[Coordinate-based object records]
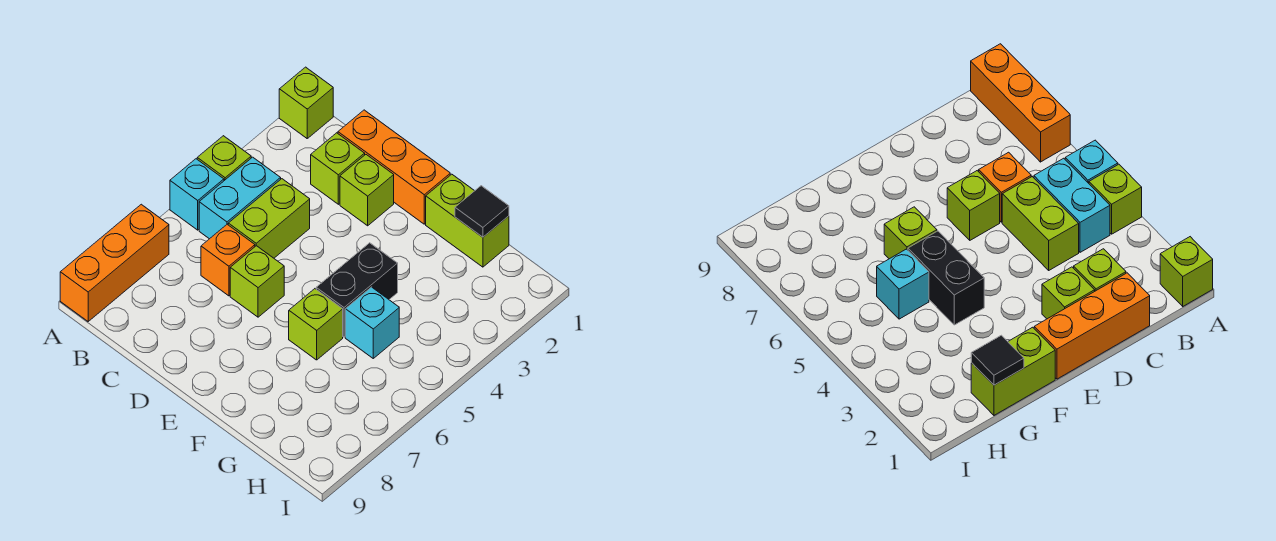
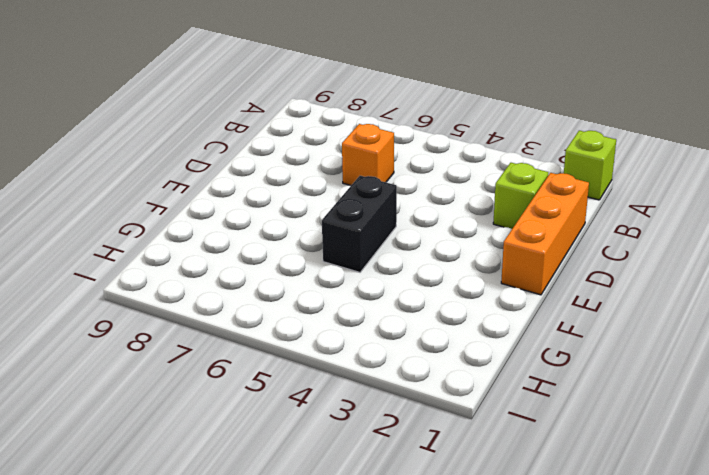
black brick E5:F5 level 1 -> black brick F4:F5 level 1
none -> lime brick A4 level 1
none -> cyan brick A5 level 1
none -> orange brick A7:A9 level 1

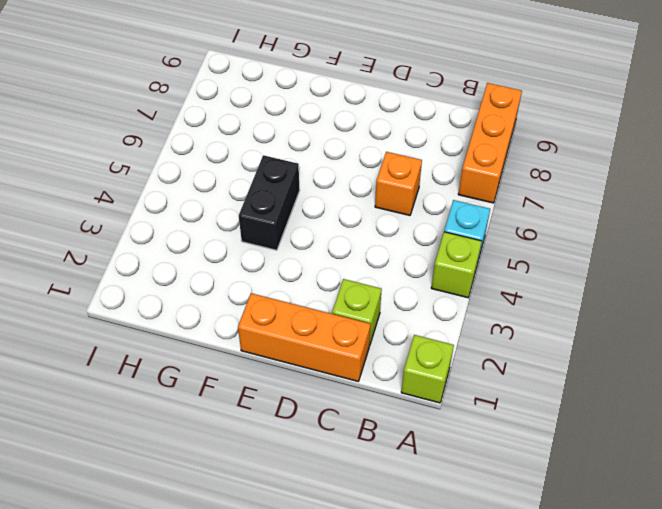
none -> cyan brick B4:B5 level 1
none -> lime brick C4:C5 level 1
none -> lime brick D2 level 1

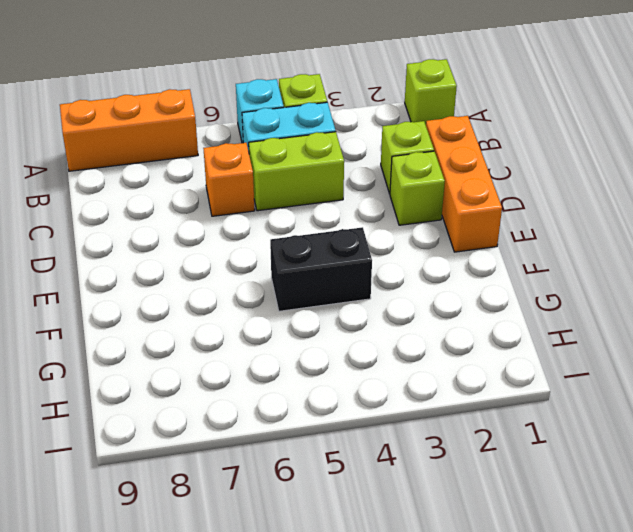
none -> lime brick D6 level 1
none -> lime brick F1:G1 level 1
none -> lime brick F6 level 1

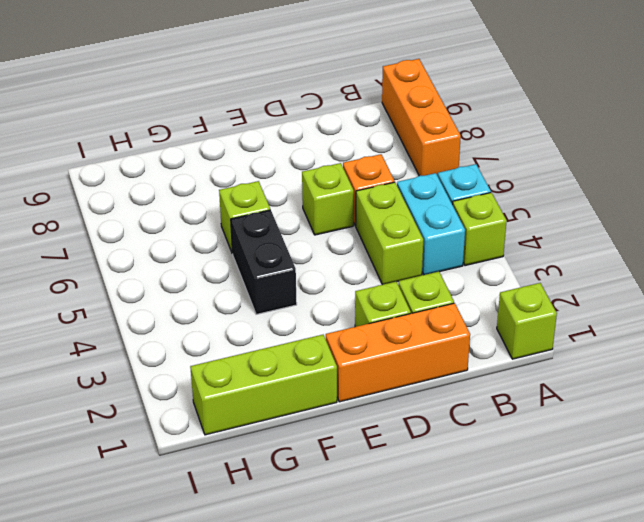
lime brick F1:H1 level 1 -> lime brick F1:G1 level 1
none -> cyan brick G5 level 1
none -> black tile G1 level 2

> [EXERCISE GOAL] Please tally every line of the entries that holds "black" and answer with that figure alone.

> [REPLY] 2